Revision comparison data

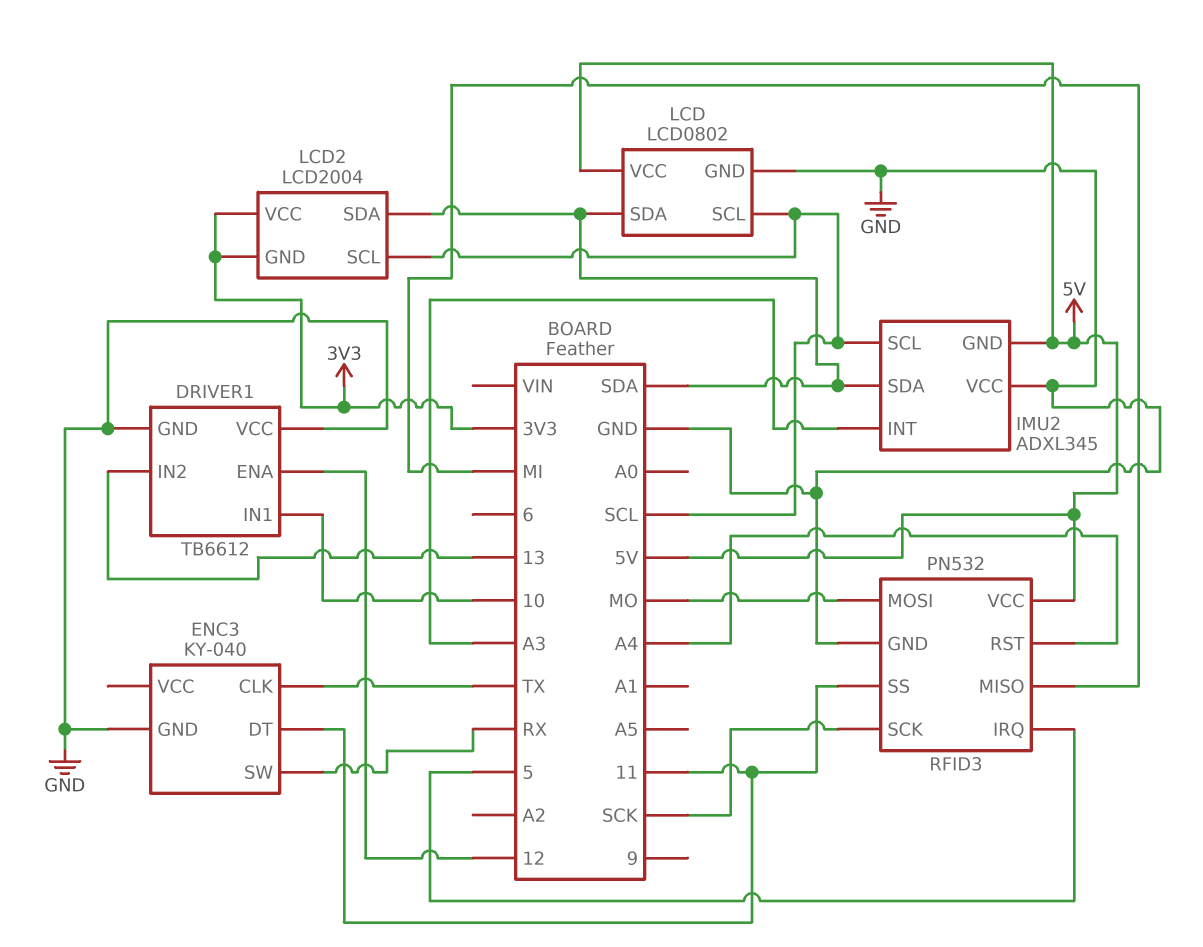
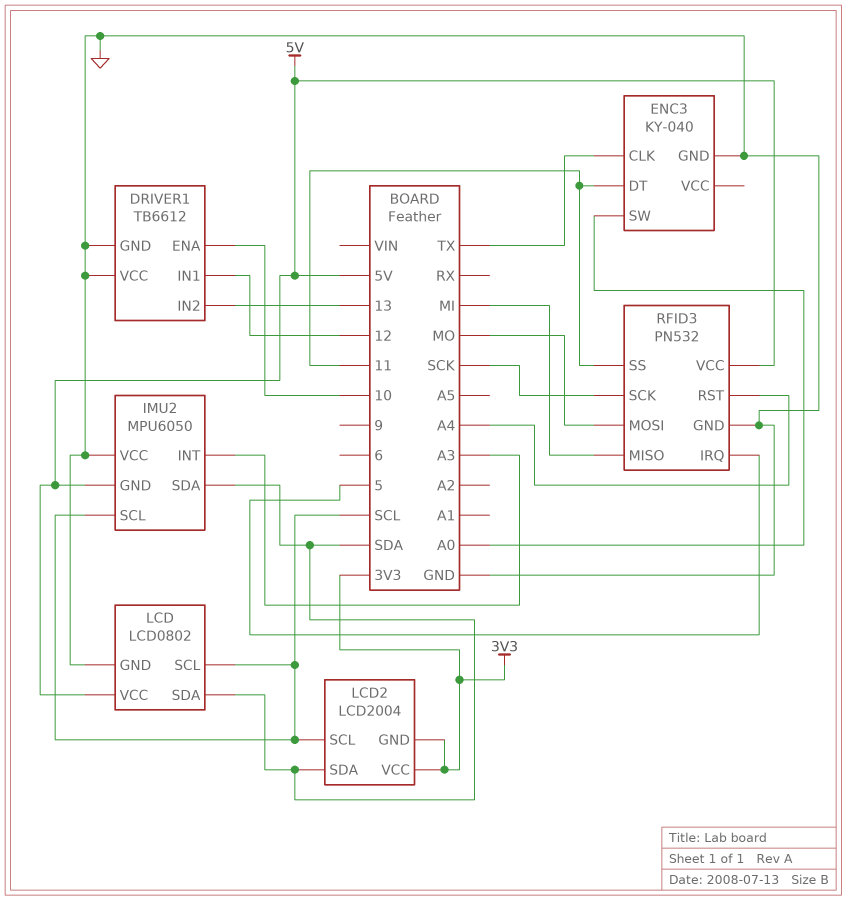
DRIVER1 pin ENA: 12 -> 10
DRIVER1 pin IN1: 10 -> 12
ENC3 pin SW: RX -> A0
IMU2: ADXL345 -> MPU6050

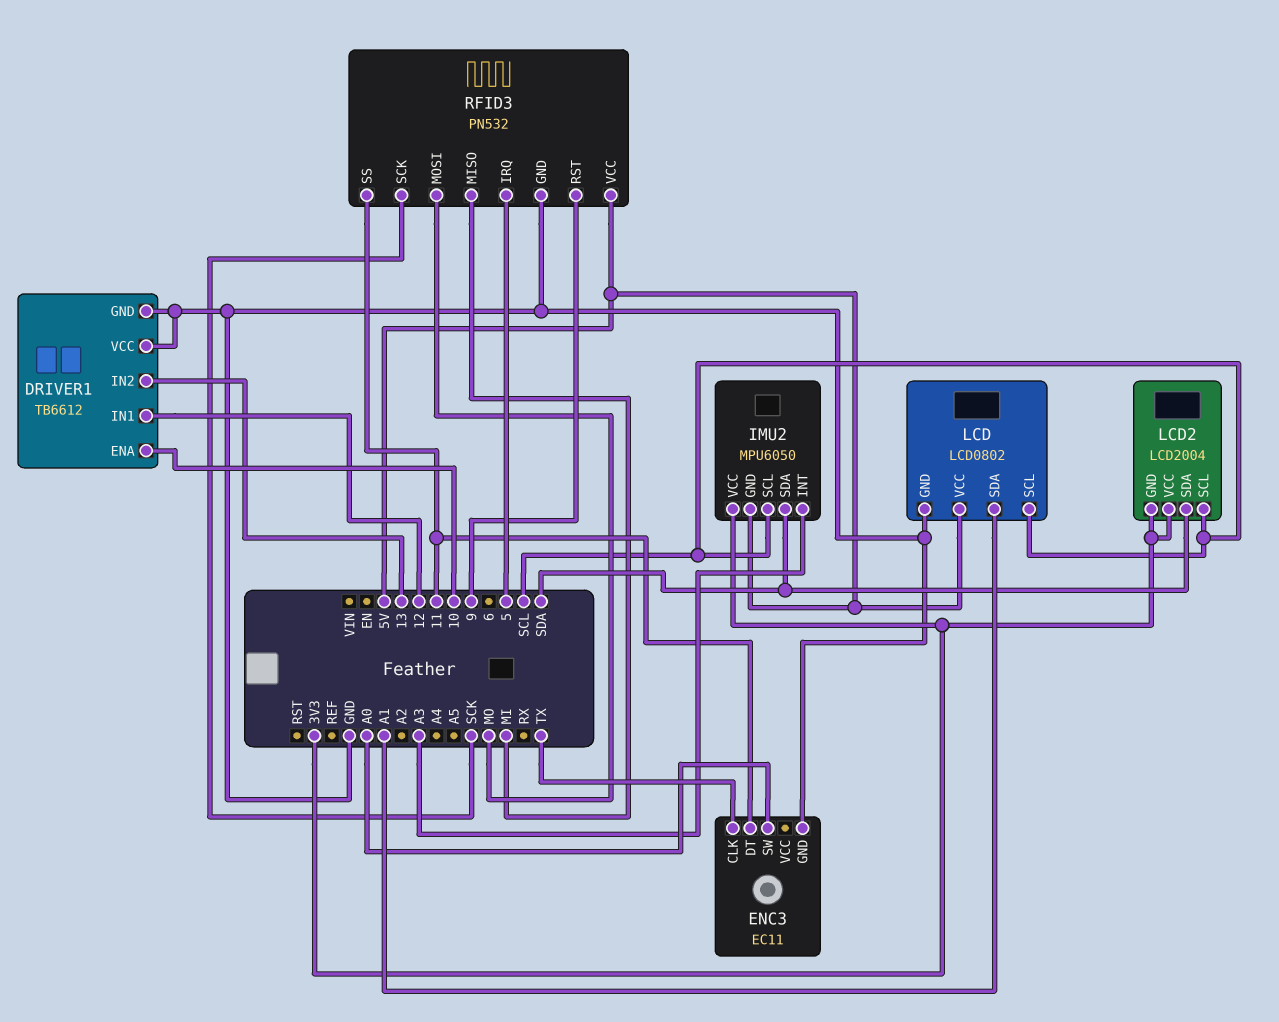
ENC3: KY-040 -> EC11
IMU2 pin VCC: GND -> 3V3
LCD pin SDA: SDA -> A1
RFID3 pin RST: A4 -> 9

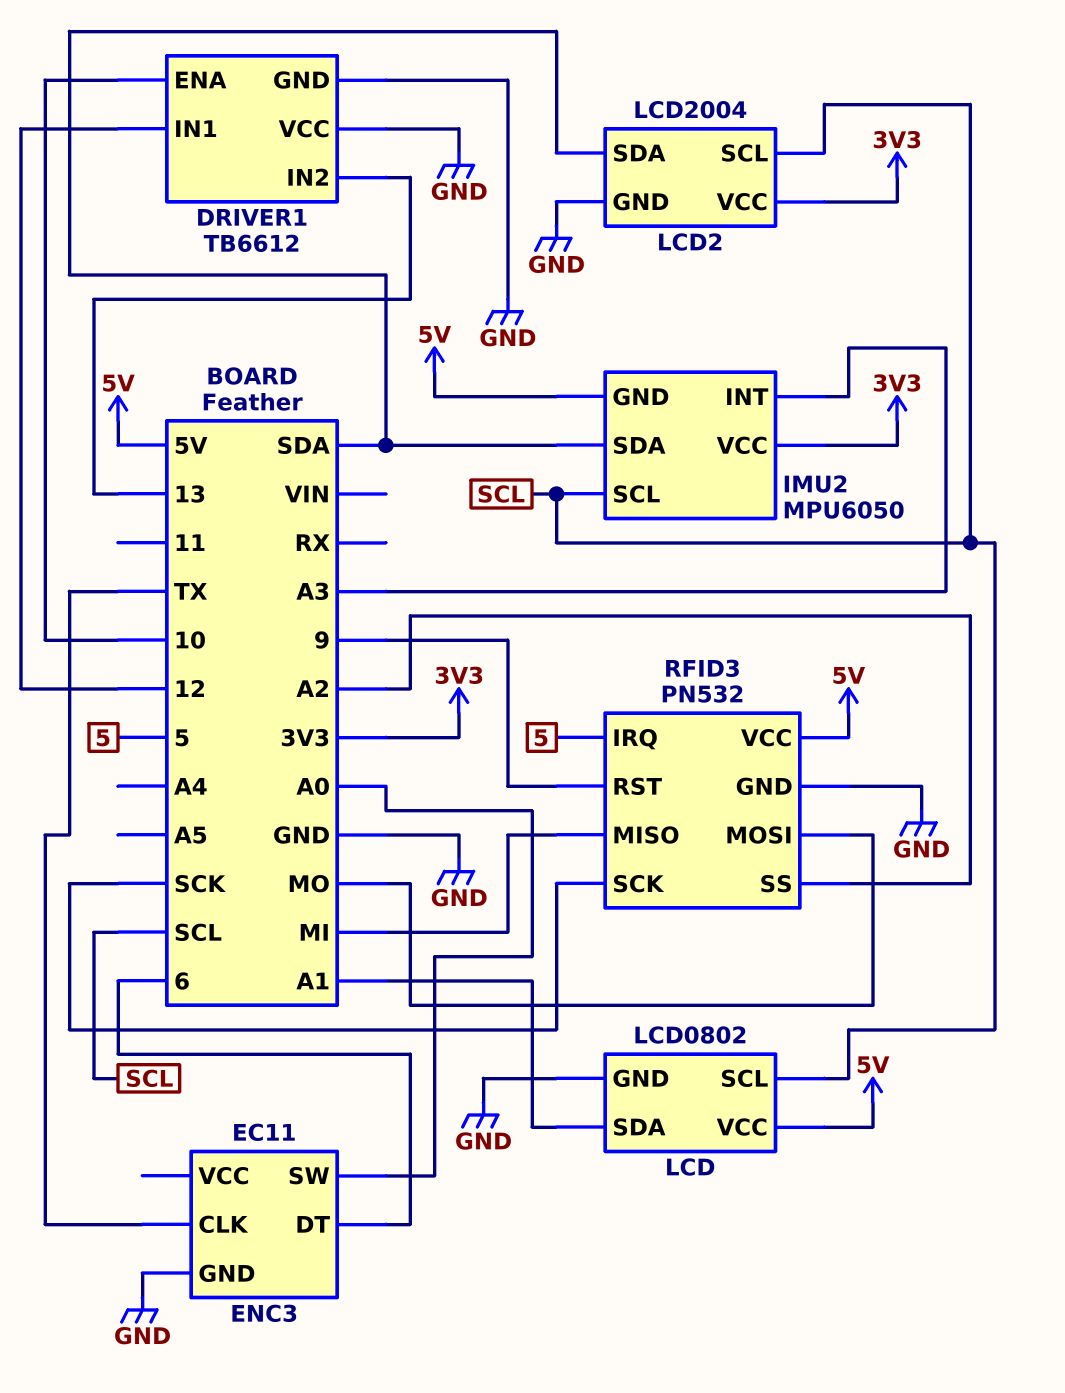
ENC3 pin DT: 11 -> 6
LCD2 pin GND: 3V3 -> GND
RFID3 pin SS: 11 -> A2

§ **YOUR ASSIGNMENT**
Only the lines from the line containing "IMU2 pin VCC: GND -> 3V3" through the last line of the entries above should be reproduced, word for word and without pictures.

§ **ANSWER SECTION**
IMU2 pin VCC: GND -> 3V3
LCD pin SDA: SDA -> A1
RFID3 pin RST: A4 -> 9

ENC3 pin DT: 11 -> 6
LCD2 pin GND: 3V3 -> GND
RFID3 pin SS: 11 -> A2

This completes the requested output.